> [WORK INSTRUCTIONS]
Below are records; report how many of their lines contain the word "puchar", giving only the number.

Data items
---+---
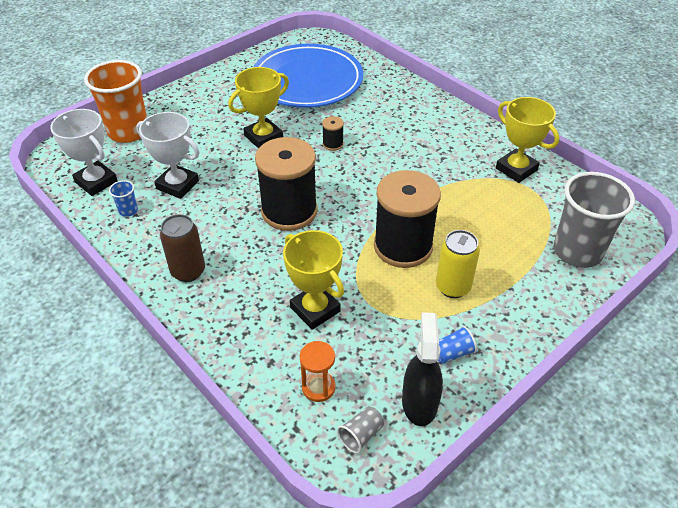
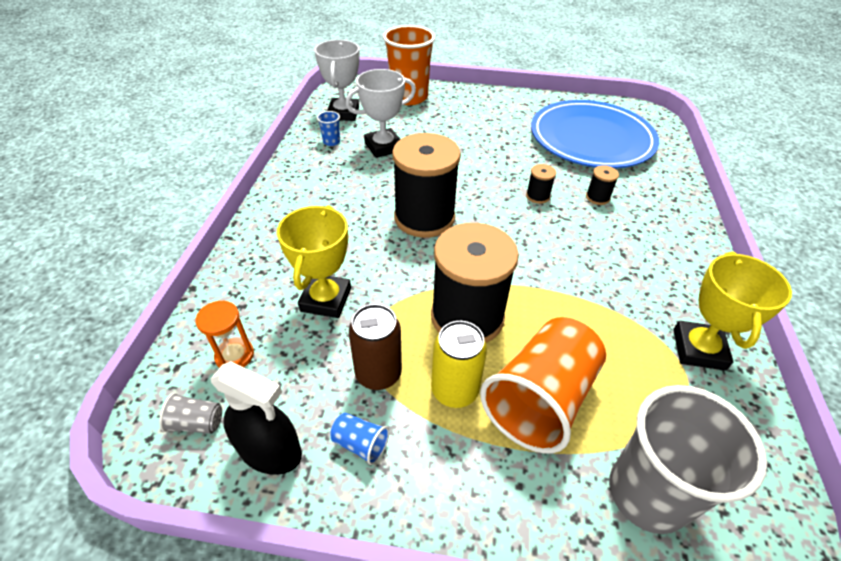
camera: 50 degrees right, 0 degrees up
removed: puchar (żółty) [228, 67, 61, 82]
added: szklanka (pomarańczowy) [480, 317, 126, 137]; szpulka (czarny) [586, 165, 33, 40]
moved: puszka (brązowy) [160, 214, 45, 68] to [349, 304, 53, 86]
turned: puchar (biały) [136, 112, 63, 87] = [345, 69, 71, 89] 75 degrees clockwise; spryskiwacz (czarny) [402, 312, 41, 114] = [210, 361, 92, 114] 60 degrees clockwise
---+---
> [OUTPUT BELOW]
2